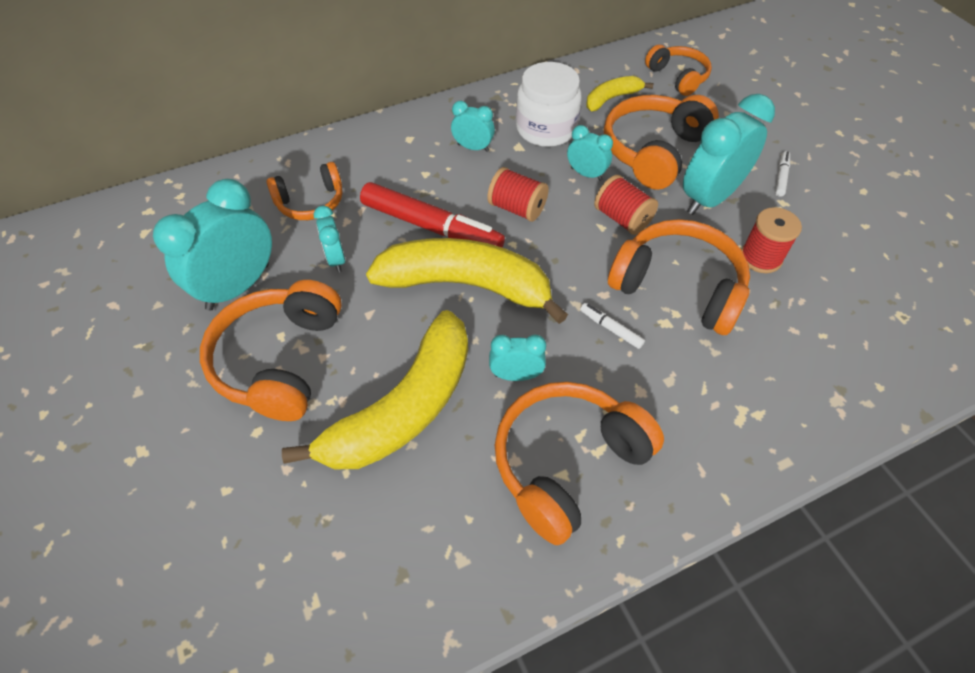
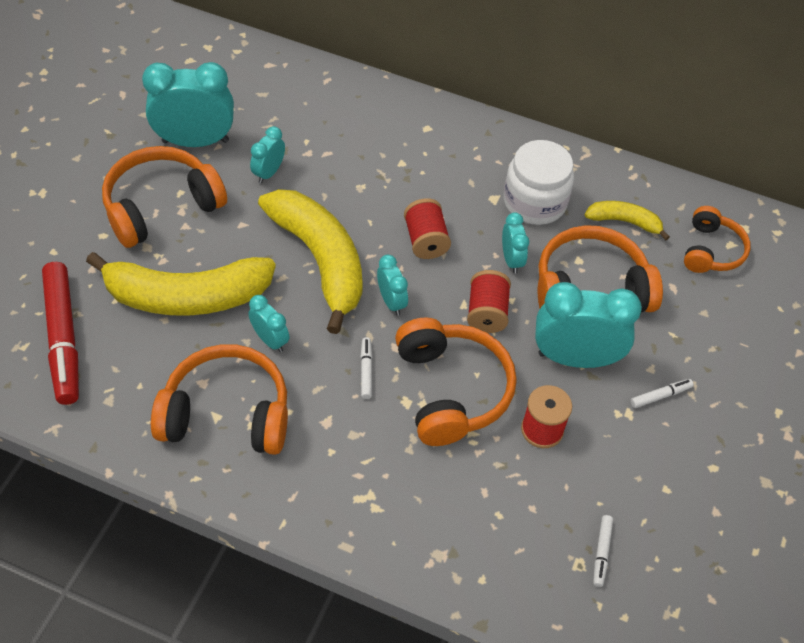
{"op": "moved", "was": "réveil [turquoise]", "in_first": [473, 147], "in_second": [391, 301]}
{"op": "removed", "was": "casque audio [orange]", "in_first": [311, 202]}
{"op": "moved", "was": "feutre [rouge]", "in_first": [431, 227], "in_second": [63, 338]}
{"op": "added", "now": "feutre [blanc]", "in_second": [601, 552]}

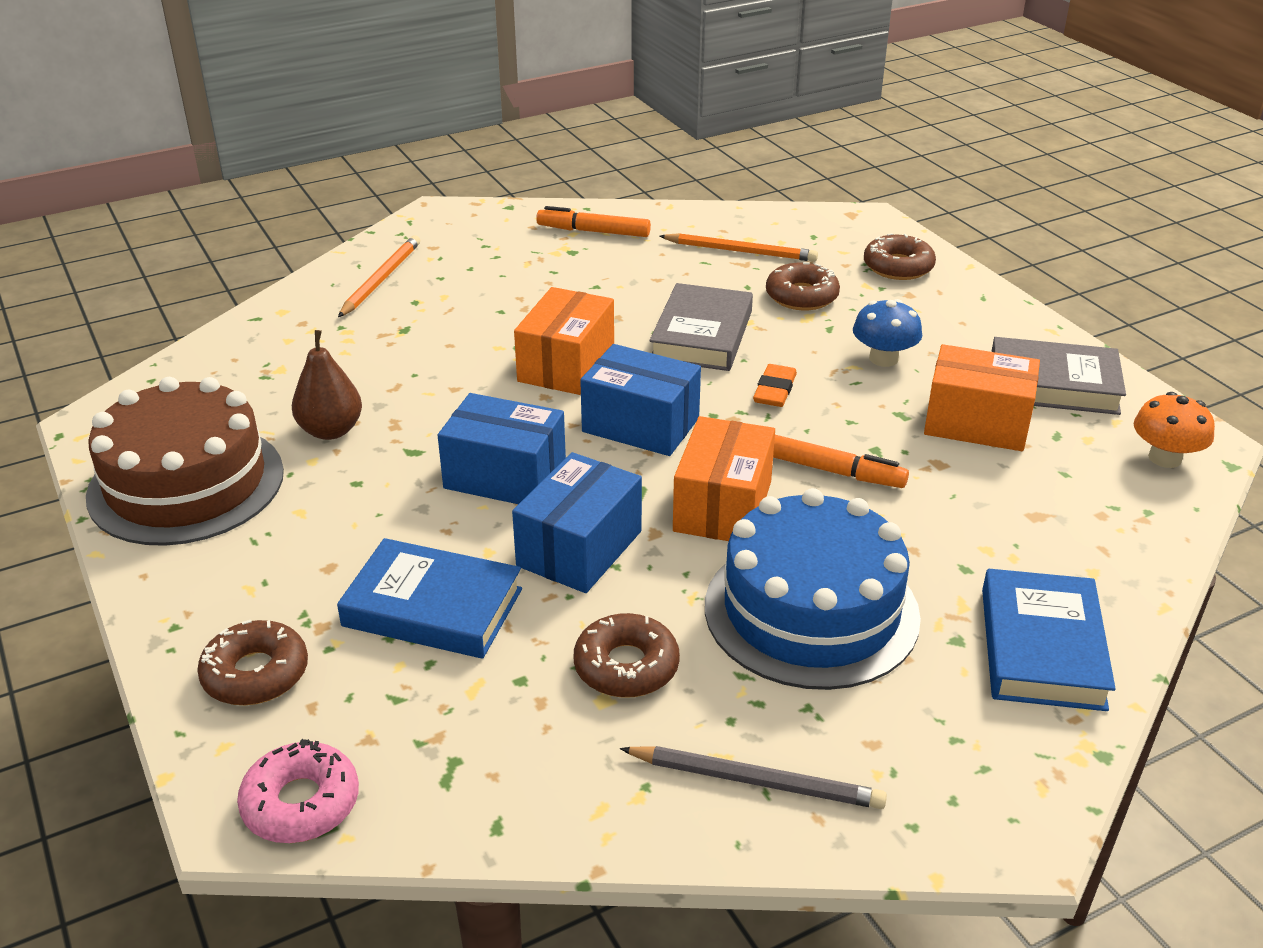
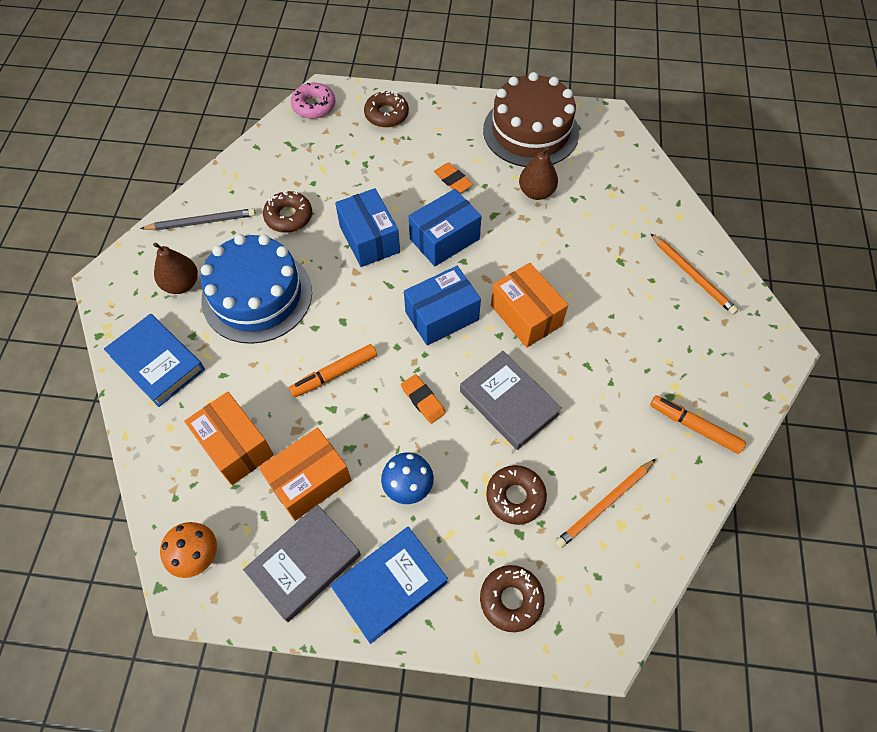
{"op": "turned", "was": "feutre [orange]", "in_first": [593, 231], "in_second": [694, 427], "clockwise": -105}
{"op": "moved", "was": "boîte [orange]", "in_first": [723, 506], "in_second": [235, 446]}
{"op": "moved", "was": "livre [bleu]", "in_first": [432, 608], "in_second": [390, 585]}
{"op": "turned", "was": "crayon [gris]", "in_first": [756, 781], "in_second": [202, 222], "clockwise": -150}
{"op": "added", "now": "gomme [orange]", "in_second": [453, 180]}
{"op": "added", "now": "poire [marron]", "in_second": [181, 284]}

**EXERCISE DESCRIPTION:**
Your copy of the entries above must be exact and must not include pictures.

**ANSWER FOR THE TASK:**
{"op": "moved", "was": "réveil [turquoise]", "in_first": [473, 147], "in_second": [391, 301]}
{"op": "removed", "was": "casque audio [orange]", "in_first": [311, 202]}
{"op": "moved", "was": "feutre [rouge]", "in_first": [431, 227], "in_second": [63, 338]}
{"op": "added", "now": "feutre [blanc]", "in_second": [601, 552]}

{"op": "turned", "was": "feutre [orange]", "in_first": [593, 231], "in_second": [694, 427], "clockwise": -105}
{"op": "moved", "was": "boîte [orange]", "in_first": [723, 506], "in_second": [235, 446]}
{"op": "moved", "was": "livre [bleu]", "in_first": [432, 608], "in_second": [390, 585]}
{"op": "turned", "was": "crayon [gris]", "in_first": [756, 781], "in_second": [202, 222], "clockwise": -150}
{"op": "added", "now": "gomme [orange]", "in_second": [453, 180]}
{"op": "added", "now": "poire [marron]", "in_second": [181, 284]}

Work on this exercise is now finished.